▸ WHAT THE TASK REQUIRES
Each line of the listing that includes "soap" should be reported.

▸ TASK DATA
# # # # #

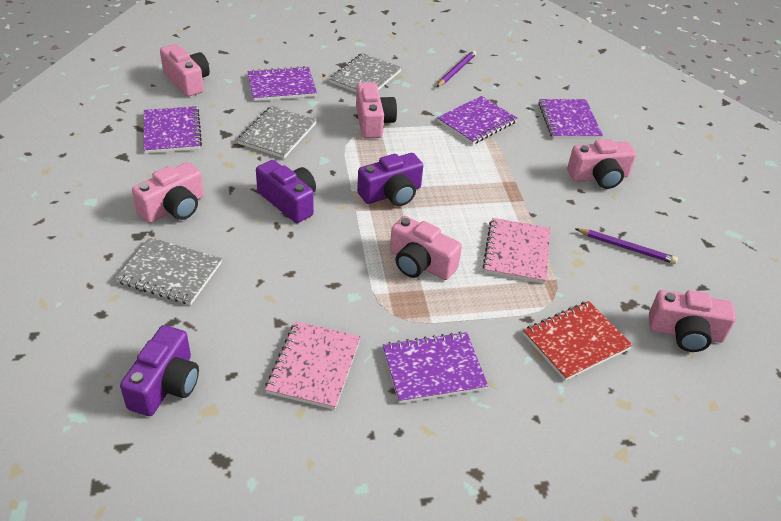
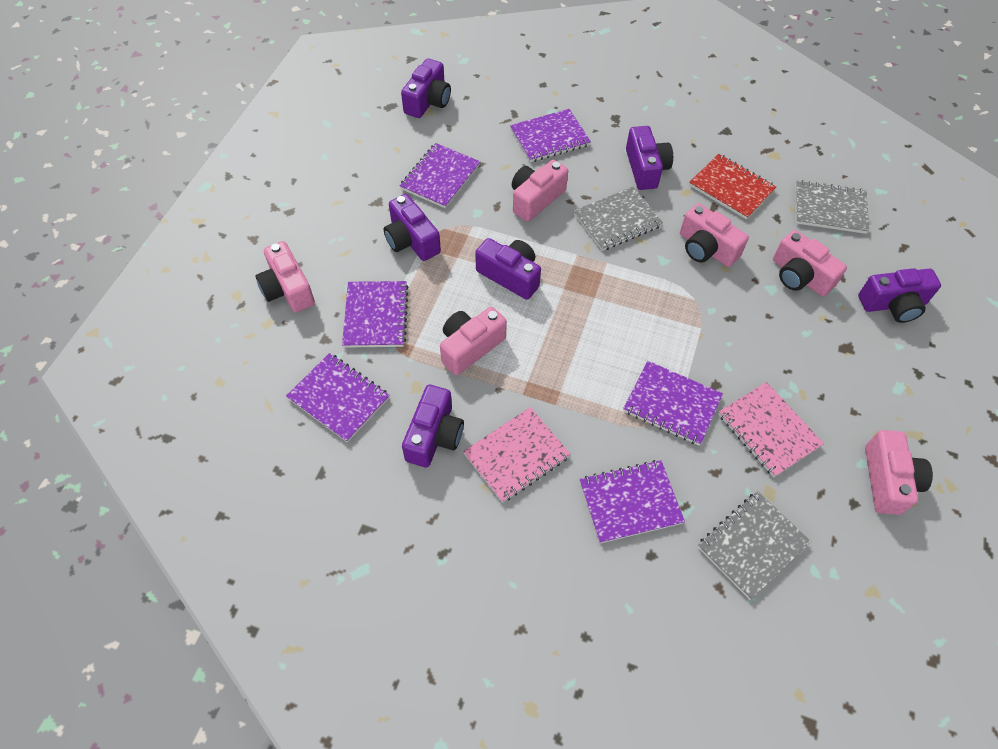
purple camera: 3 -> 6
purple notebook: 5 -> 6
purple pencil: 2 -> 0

# # # # #

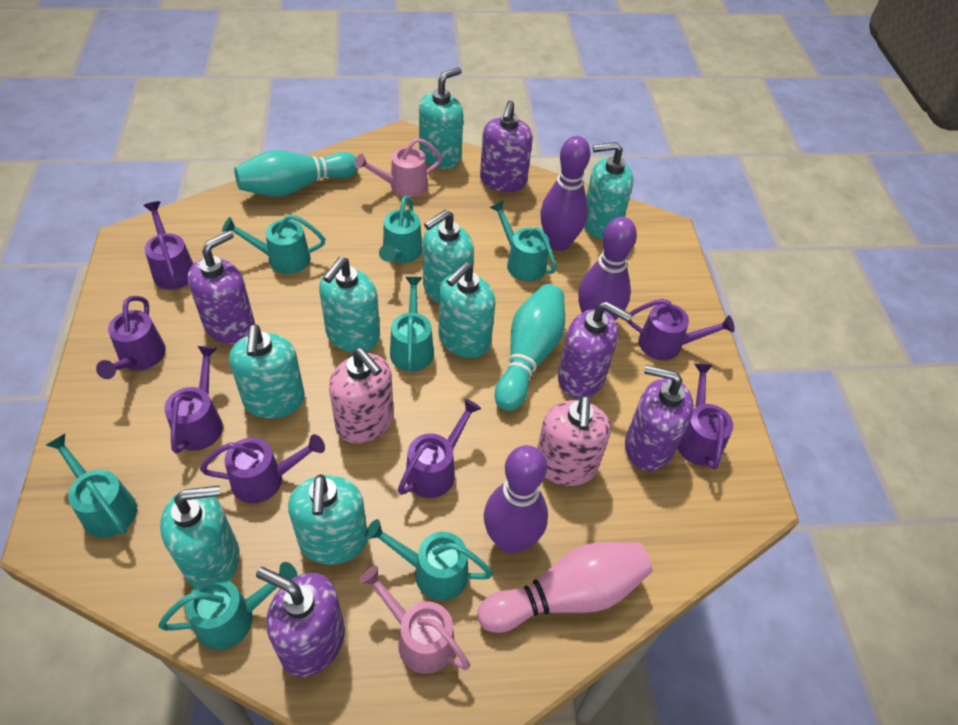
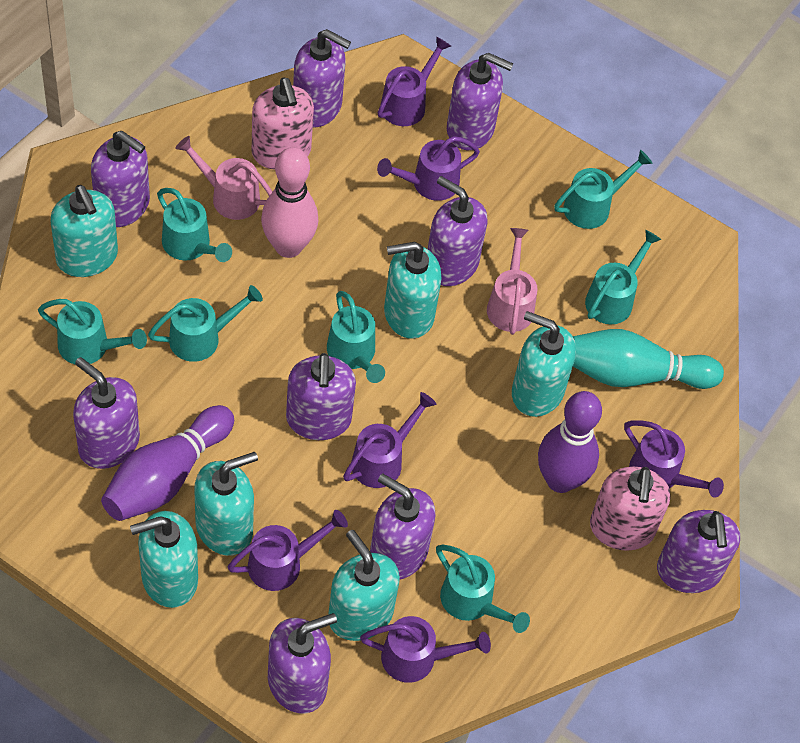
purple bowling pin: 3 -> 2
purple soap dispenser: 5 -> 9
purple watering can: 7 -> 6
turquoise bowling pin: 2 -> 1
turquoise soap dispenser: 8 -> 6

# # # # #

▸ EXERCISE SOLUTION
purple soap dispenser: 5 -> 9
turquoise soap dispenser: 8 -> 6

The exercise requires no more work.